What the exercise asks:
One line at a time, check the entries below for the word "grey", and copy each line that has it.

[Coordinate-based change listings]
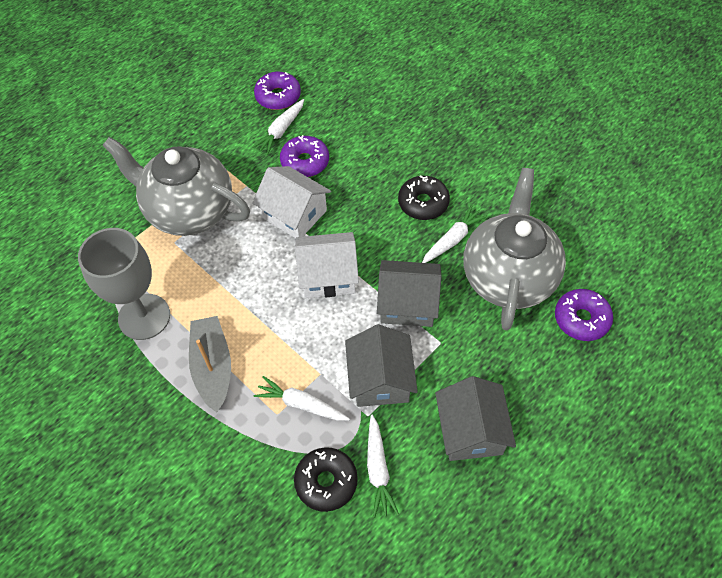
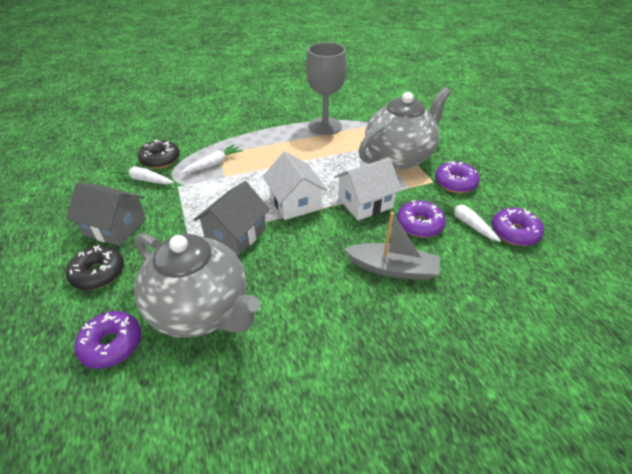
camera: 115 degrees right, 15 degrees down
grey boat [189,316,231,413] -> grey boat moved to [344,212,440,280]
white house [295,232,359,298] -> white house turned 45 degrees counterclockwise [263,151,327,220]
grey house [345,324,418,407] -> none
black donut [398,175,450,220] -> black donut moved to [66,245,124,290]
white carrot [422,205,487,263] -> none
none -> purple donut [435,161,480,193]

* * *

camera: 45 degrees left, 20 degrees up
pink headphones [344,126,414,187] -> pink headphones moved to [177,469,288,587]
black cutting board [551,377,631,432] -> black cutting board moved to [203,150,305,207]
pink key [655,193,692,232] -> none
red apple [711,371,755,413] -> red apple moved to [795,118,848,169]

Response area:
grey boat [189,316,231,413] -> grey boat moved to [344,212,440,280]
grey house [345,324,418,407] -> none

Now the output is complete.